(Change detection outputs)
------

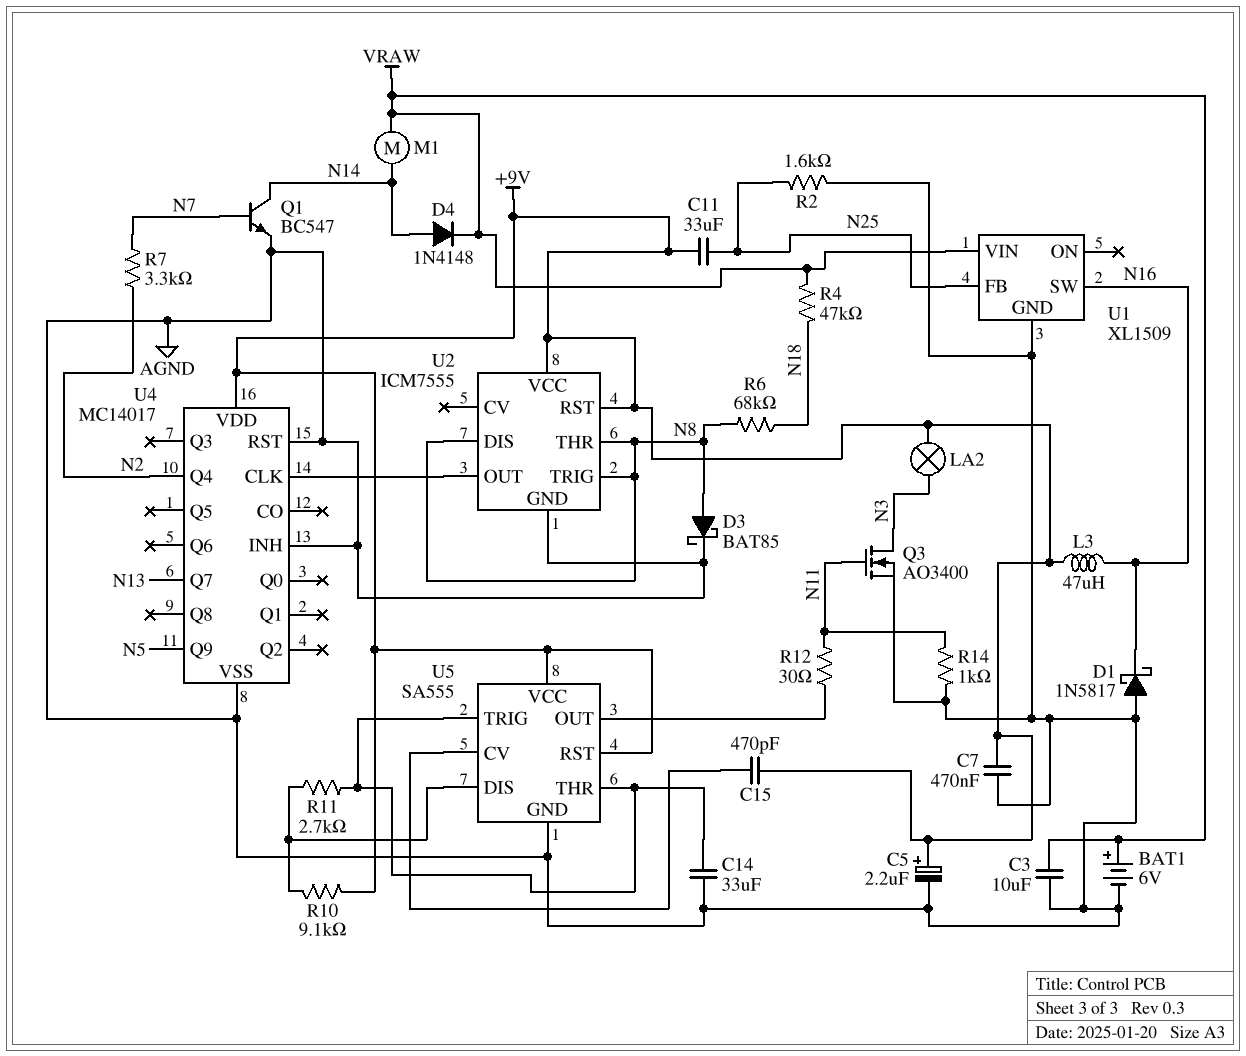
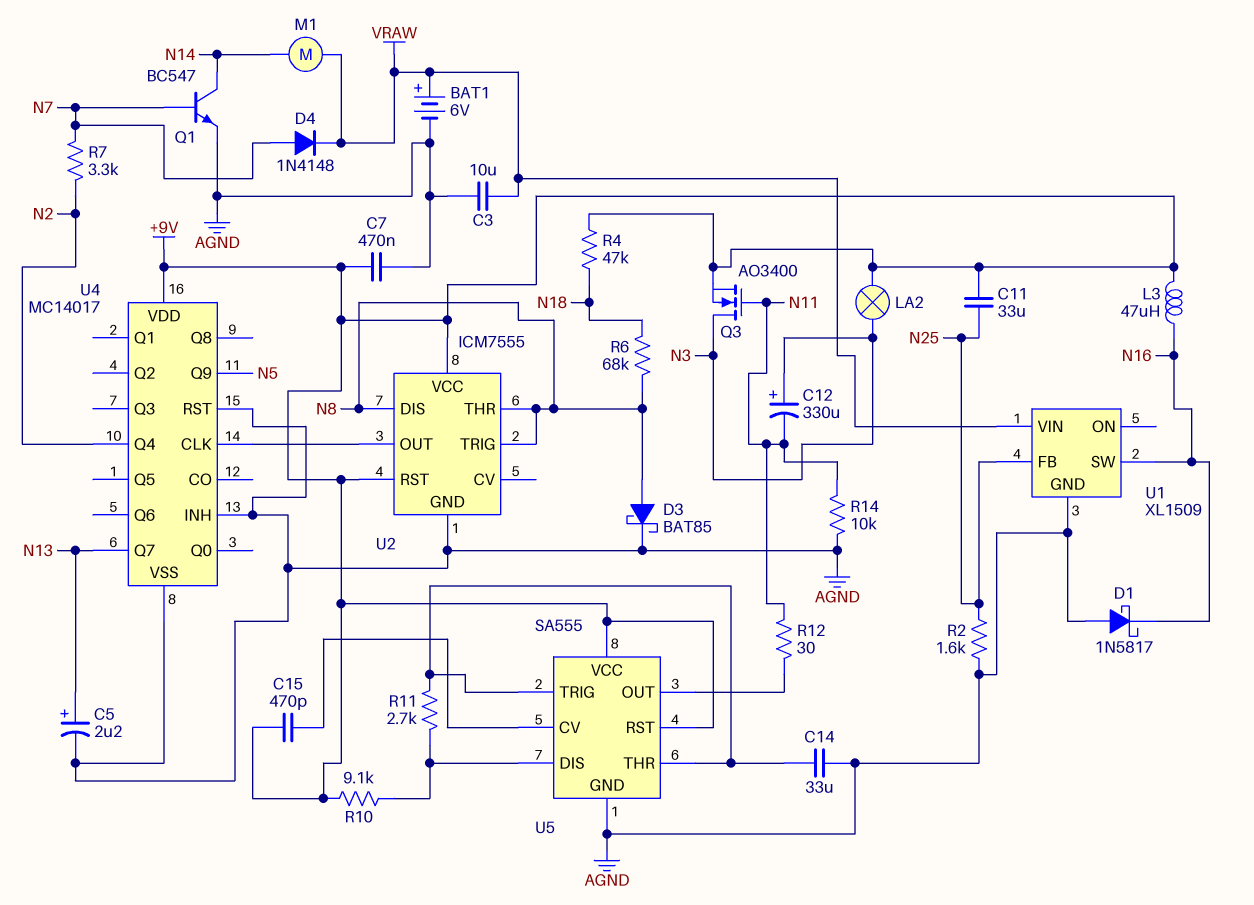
C5: 2.2uF (plus +9V, minus AGND) -> 2.2uF (plus N13, minus AGND)
C12: none -> 330uF (plus N3, minus N11)
D4: diode 1N4148 (A N14, K VRAW) -> diode 1N4148 (A N7, K VRAW)
Q3: NMOS AO3400 (G N11, D N3, S AGND) -> NMOS AO3400 (G N11, D N3, S +9V)
R4: 47k (N18, VRAW) -> 47k (+9V, N18)
R14: 1k (AGND, N11) -> 10k (AGND, N11)

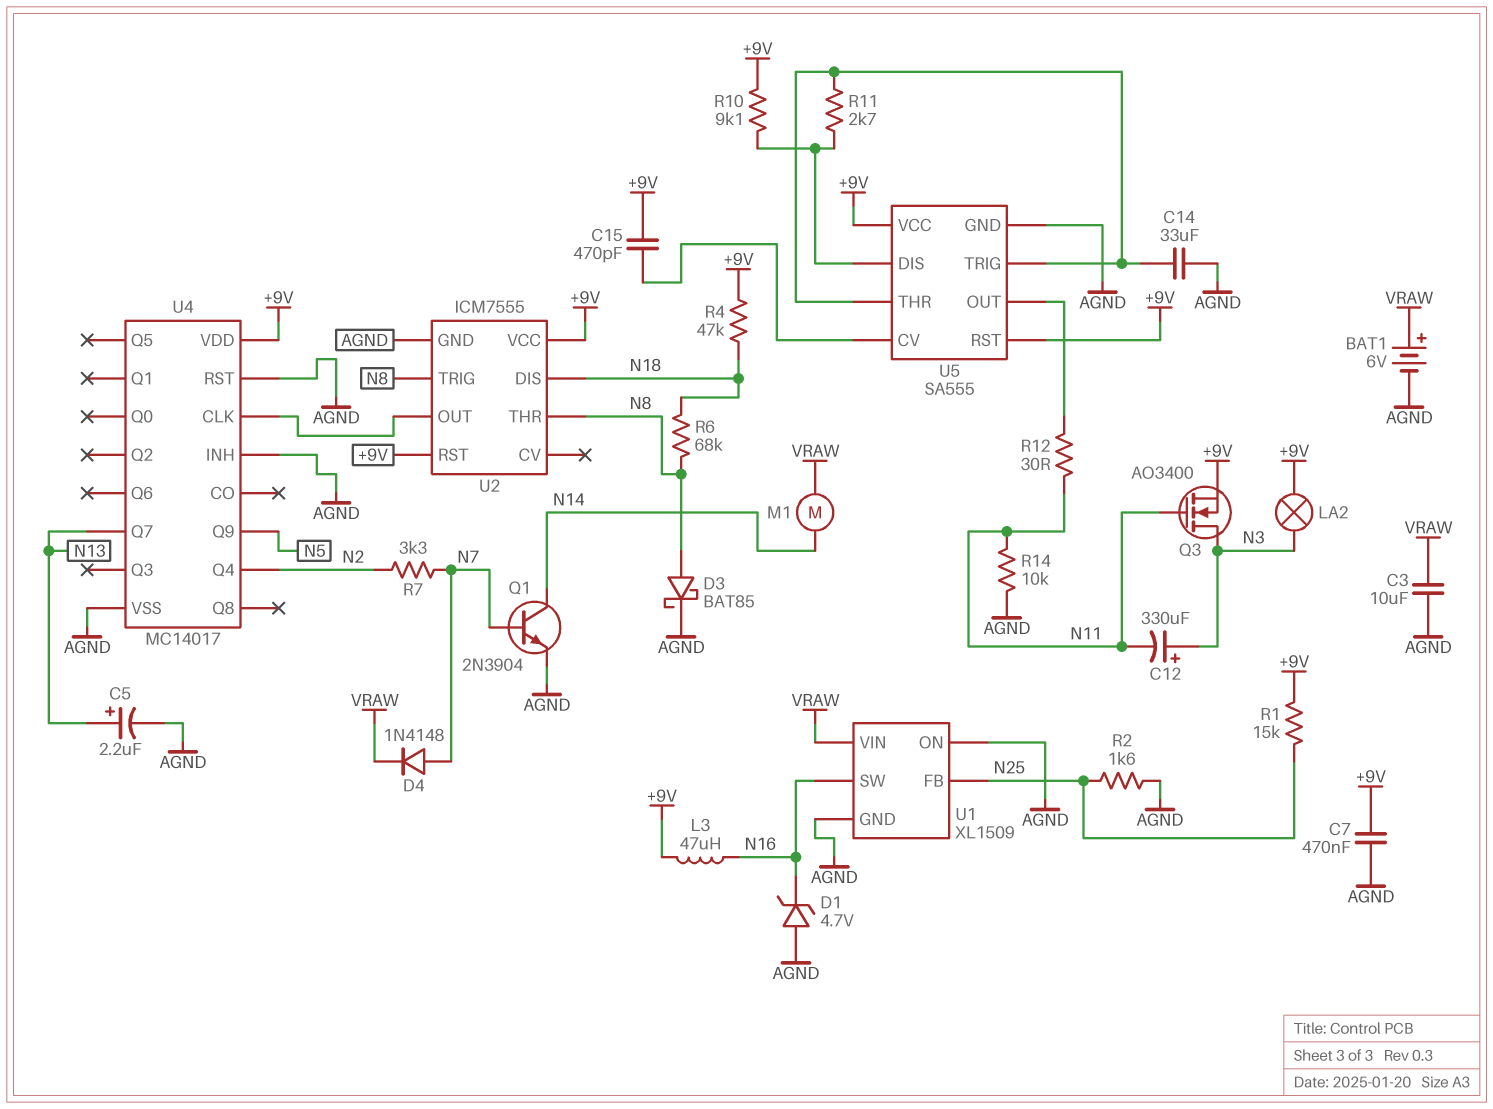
C11: 33uF (+9V, N25) -> none
D1: schottky 1N5817 (A AGND, K N16) -> zener 4.7V (A AGND, K N16)
Q1: NPN BC547 (B N7, C N14, E AGND) -> NPN 2N3904 (B N7, C N14, E AGND)
R1: none -> 15k (+9V, N25)
U1 pin ON: none -> AGND
U2 pin DIS: N8 -> N18

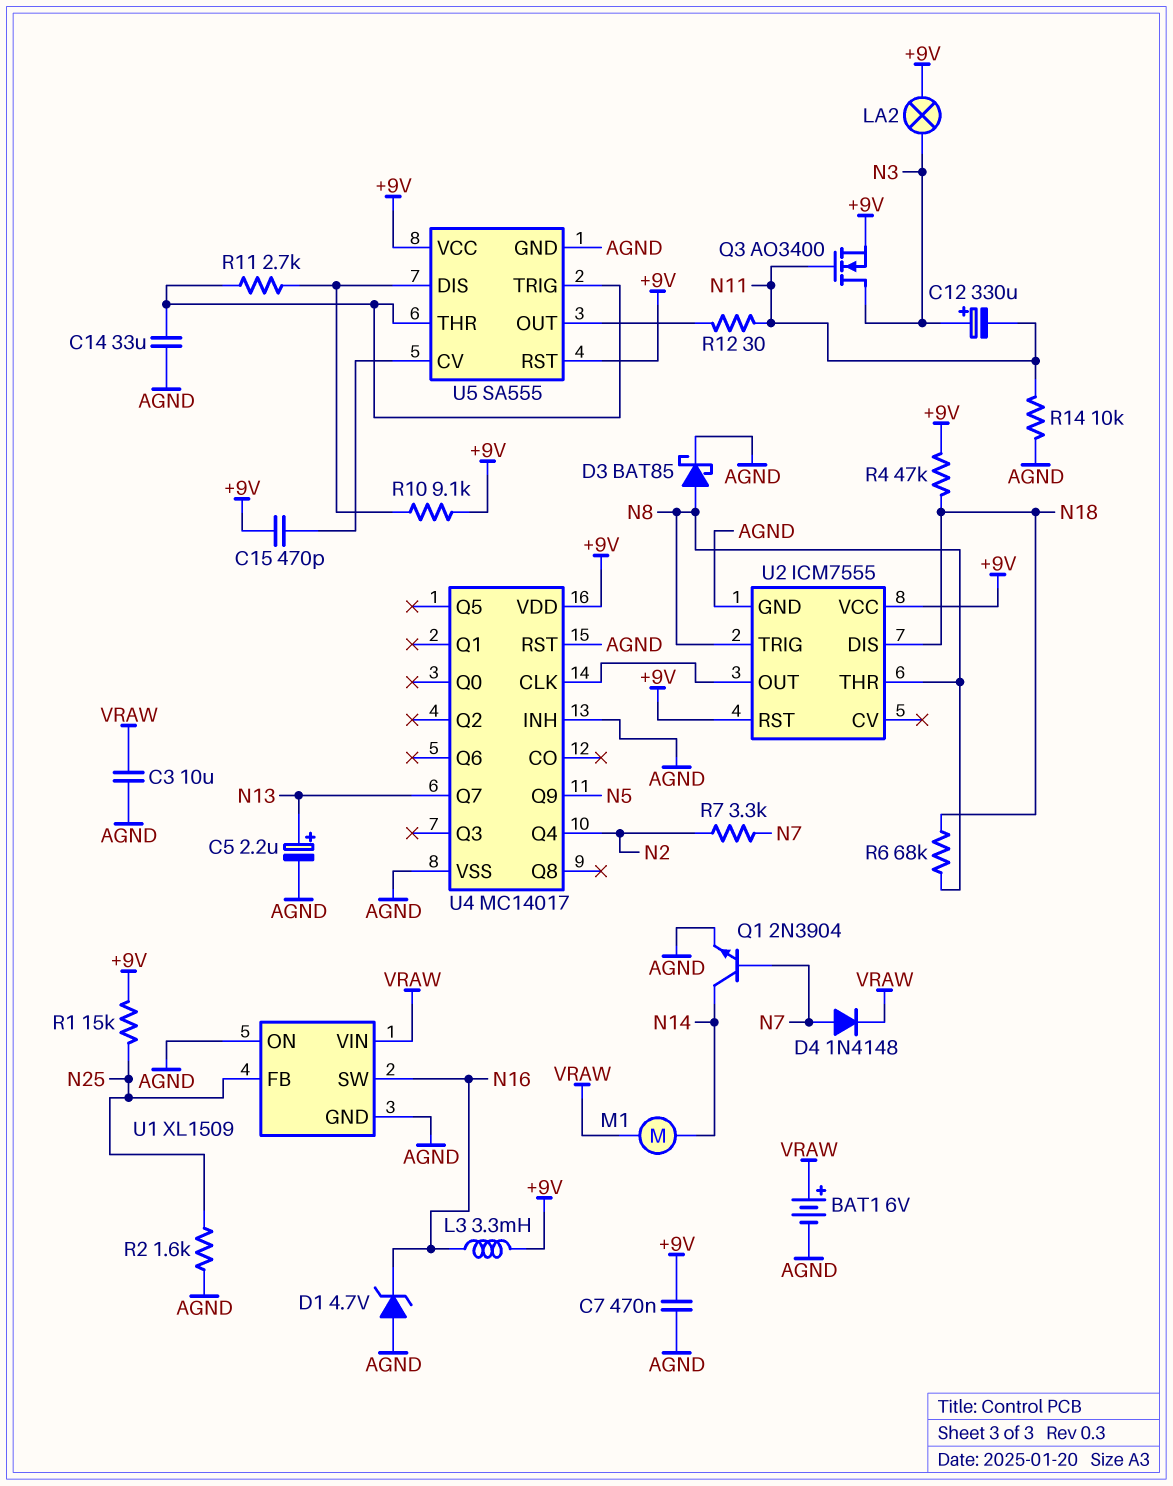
L3: 47uH (+9V, N16) -> 3.3mH (+9V, N16)

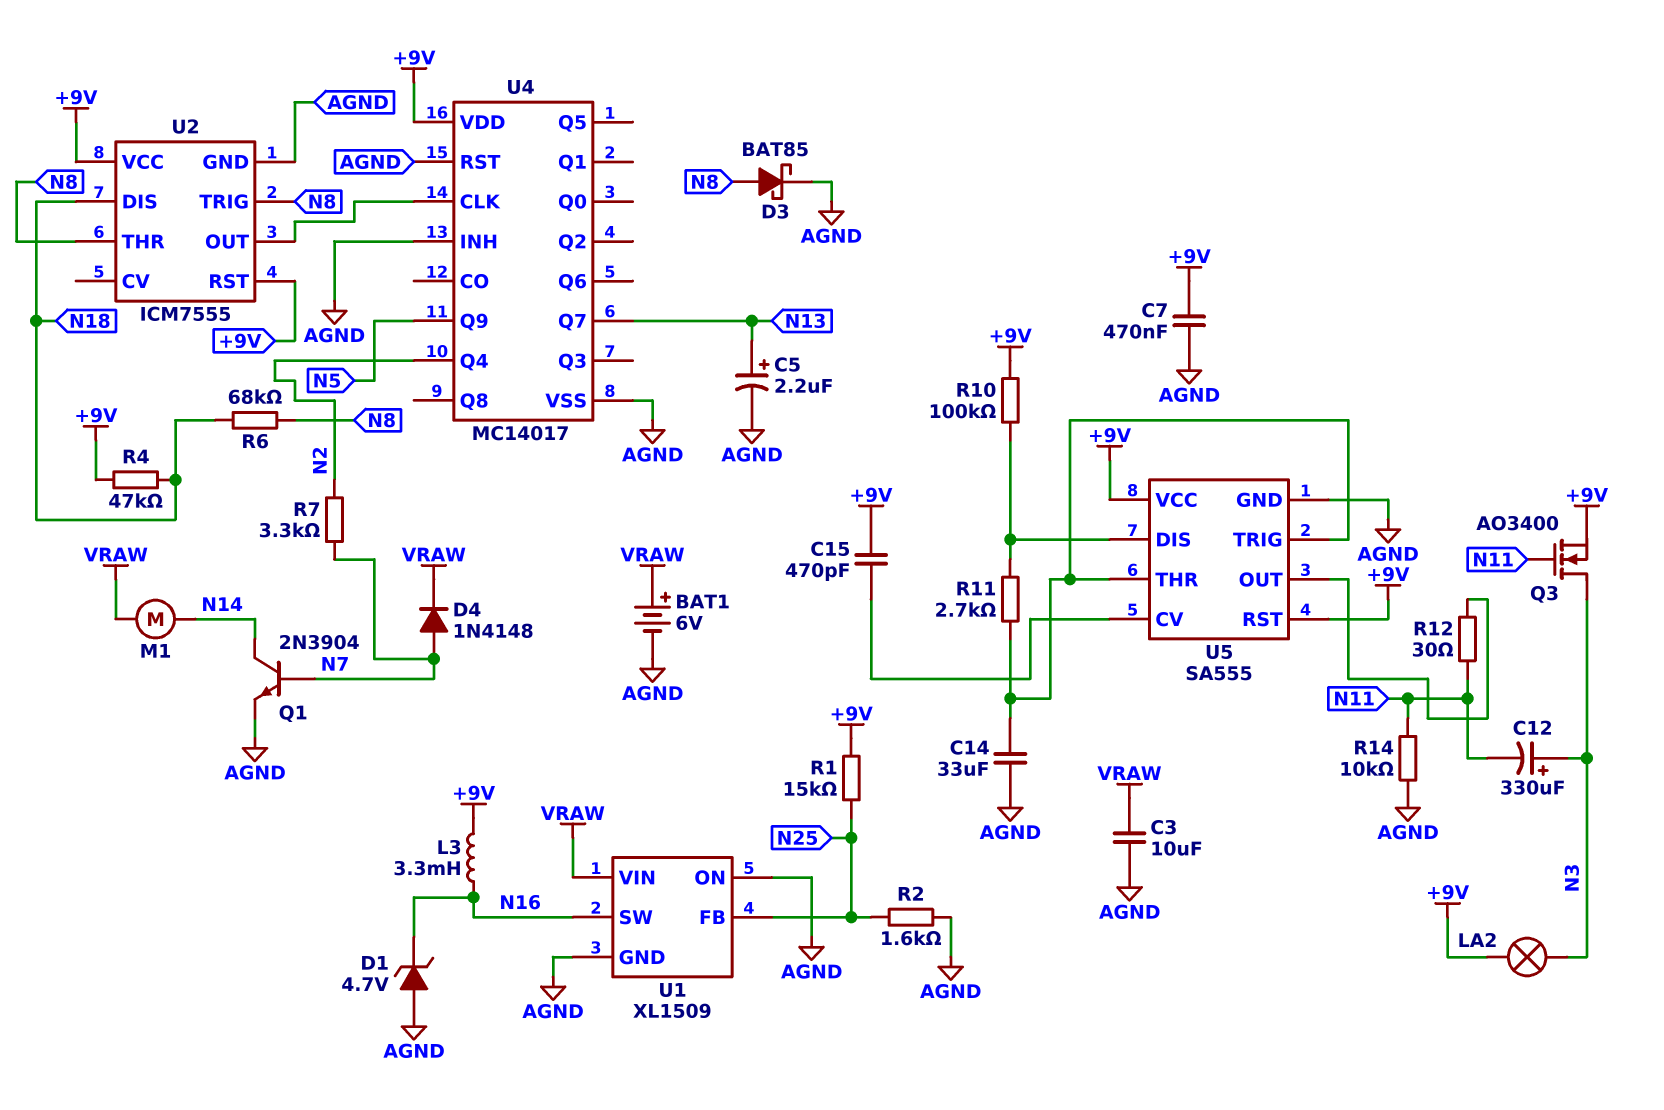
R10: 9.1k (+9V, U5/DIS) -> 100k (+9V, U5/DIS)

------

◆ Your instructions
Above are lines of data; count those that hold "none" and answer with the number only.

◆ Result of this task
4